- [Records for this exercise]:
((
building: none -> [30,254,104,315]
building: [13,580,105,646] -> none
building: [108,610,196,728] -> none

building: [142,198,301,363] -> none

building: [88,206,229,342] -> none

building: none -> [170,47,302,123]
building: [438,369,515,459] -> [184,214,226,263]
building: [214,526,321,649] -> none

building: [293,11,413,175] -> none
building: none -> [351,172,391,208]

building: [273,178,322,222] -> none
))
((
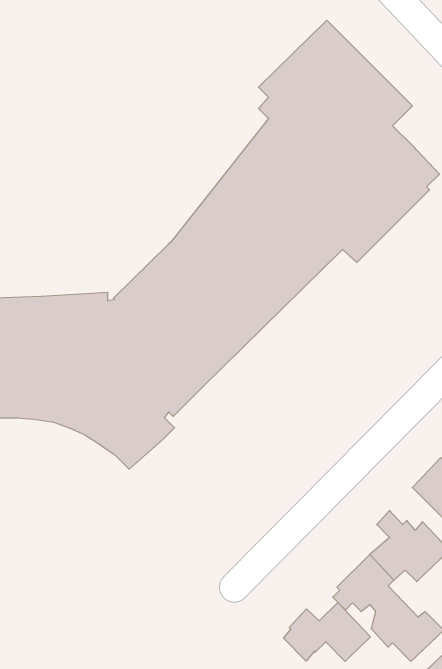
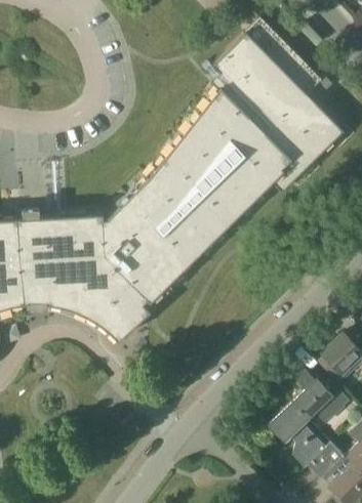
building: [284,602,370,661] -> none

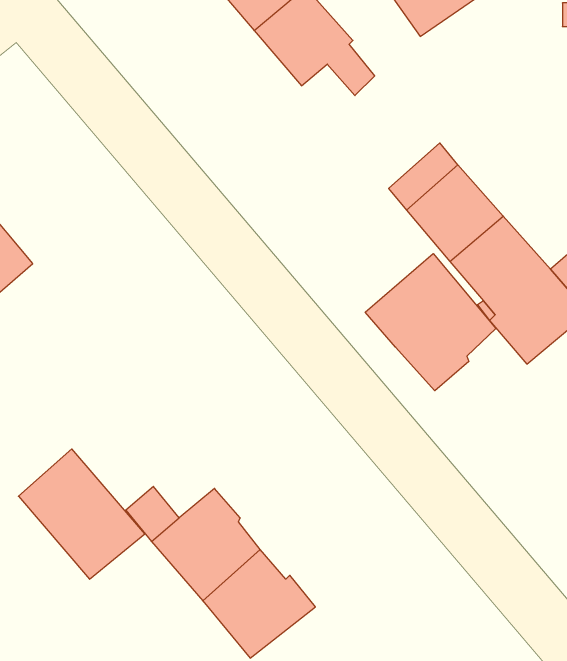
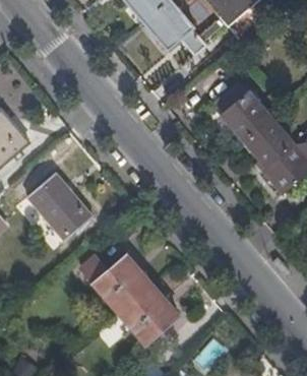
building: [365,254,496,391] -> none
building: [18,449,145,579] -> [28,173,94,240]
))
((
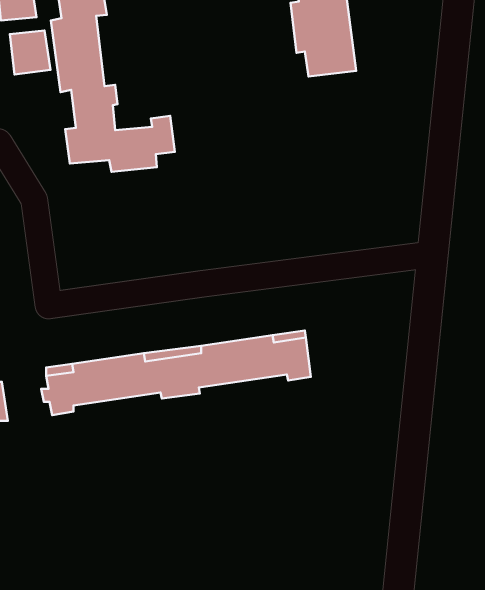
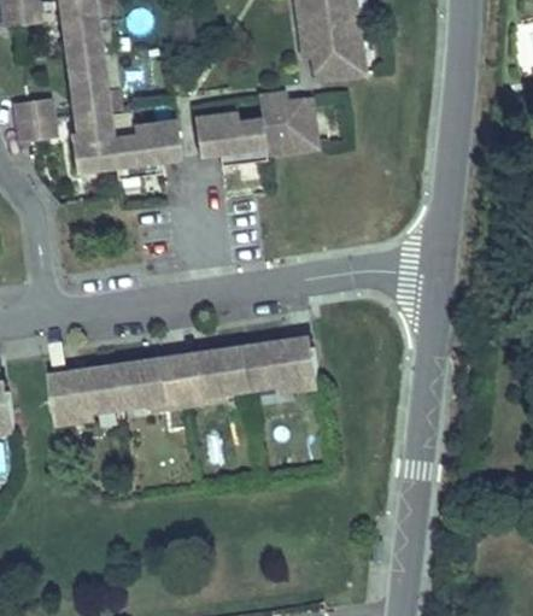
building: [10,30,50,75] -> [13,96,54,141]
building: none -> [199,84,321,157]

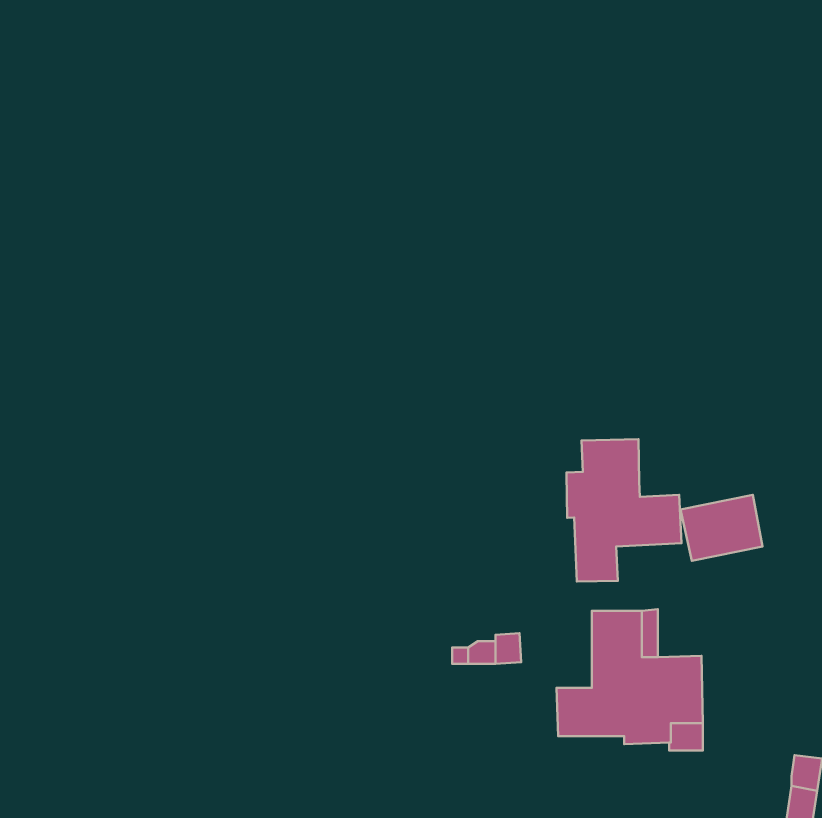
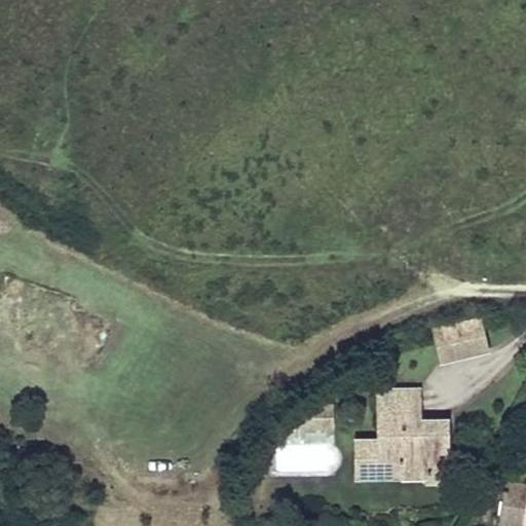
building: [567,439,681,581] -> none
))
- [Exercise details]:
Copy out the range of lines above starting at the line with "building: [365,254,496,391] -> none" and ending at the line with "building: [18,449,145,579] -> [28,173,94,240]", exactly and including both.

- [Reply]:
building: [365,254,496,391] -> none
building: [18,449,145,579] -> [28,173,94,240]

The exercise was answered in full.